* **Activity**: For the listing below, count the lines that contain "wiper" and report only the number.

* **Input data**:
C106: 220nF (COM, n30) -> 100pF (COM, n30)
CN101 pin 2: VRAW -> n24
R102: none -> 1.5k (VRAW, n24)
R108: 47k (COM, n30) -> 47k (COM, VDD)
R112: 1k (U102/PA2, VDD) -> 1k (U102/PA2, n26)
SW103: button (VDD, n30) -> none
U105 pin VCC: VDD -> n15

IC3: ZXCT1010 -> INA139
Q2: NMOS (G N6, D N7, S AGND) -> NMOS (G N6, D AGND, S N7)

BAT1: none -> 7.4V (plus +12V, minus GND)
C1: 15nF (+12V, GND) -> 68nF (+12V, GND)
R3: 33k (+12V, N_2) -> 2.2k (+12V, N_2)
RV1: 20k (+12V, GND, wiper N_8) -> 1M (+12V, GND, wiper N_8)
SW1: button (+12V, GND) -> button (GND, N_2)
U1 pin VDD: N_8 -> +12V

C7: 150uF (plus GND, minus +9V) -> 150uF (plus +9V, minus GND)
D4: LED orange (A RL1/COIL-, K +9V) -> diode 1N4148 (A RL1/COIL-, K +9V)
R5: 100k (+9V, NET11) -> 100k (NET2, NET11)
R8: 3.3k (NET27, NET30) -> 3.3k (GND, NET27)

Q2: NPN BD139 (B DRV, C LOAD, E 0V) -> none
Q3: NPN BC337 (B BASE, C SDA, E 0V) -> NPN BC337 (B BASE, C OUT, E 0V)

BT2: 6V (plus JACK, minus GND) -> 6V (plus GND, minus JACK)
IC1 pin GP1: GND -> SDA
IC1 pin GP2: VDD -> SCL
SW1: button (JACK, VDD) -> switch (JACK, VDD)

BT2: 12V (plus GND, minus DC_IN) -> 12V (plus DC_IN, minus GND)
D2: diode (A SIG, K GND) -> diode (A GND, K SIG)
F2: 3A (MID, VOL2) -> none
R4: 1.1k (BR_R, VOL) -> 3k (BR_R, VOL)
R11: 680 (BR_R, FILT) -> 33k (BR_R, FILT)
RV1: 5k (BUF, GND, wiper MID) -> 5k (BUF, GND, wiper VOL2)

* **Task solution**: 2